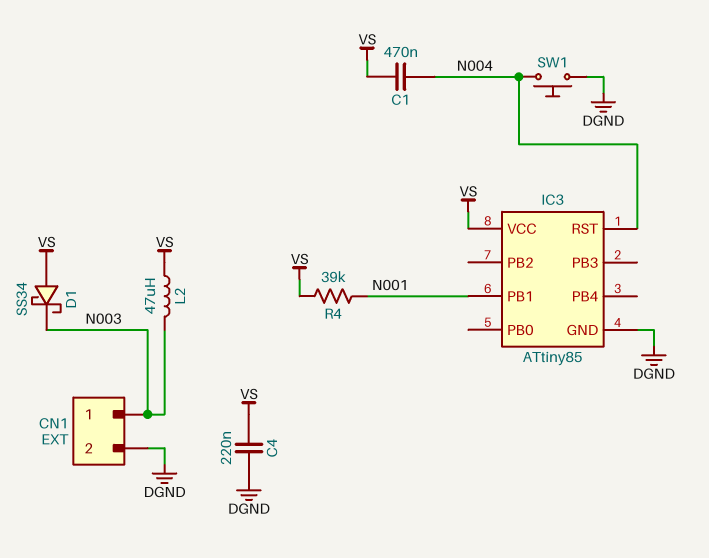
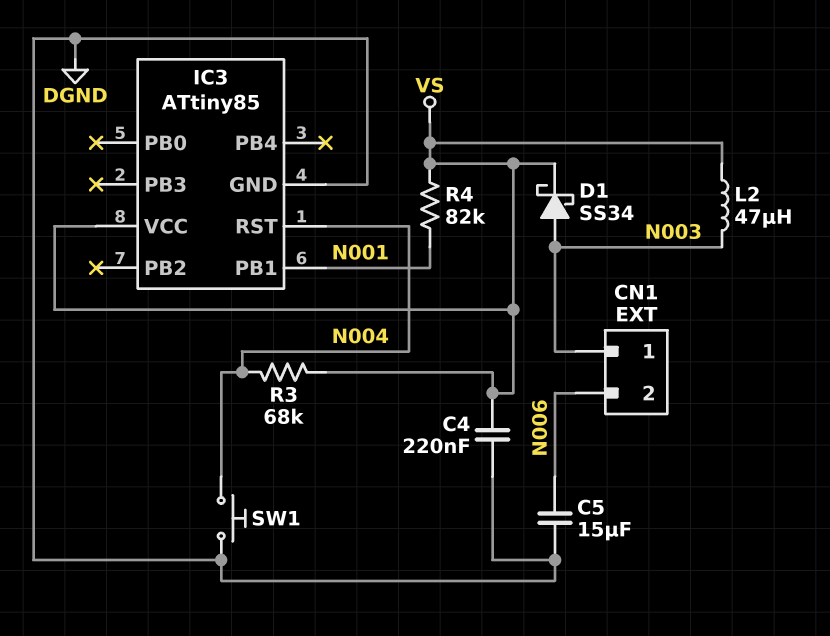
C1: 470nF (N004, VS) -> none
C5: none -> 15uF (DGND, N006)
CN1 pin 2: DGND -> N006
D1: schottky SS34 (A VS, K N003) -> schottky SS34 (A N003, K VS)
R3: none -> 68k (N004, VS)
R4: 39k (N001, VS) -> 82k (N001, VS)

• [Task brief] Could you print all of the entries above exactly as written, minus the pictures?

• [Answer section]
C1: 470nF (N004, VS) -> none
C5: none -> 15uF (DGND, N006)
CN1 pin 2: DGND -> N006
D1: schottky SS34 (A VS, K N003) -> schottky SS34 (A N003, K VS)
R3: none -> 68k (N004, VS)
R4: 39k (N001, VS) -> 82k (N001, VS)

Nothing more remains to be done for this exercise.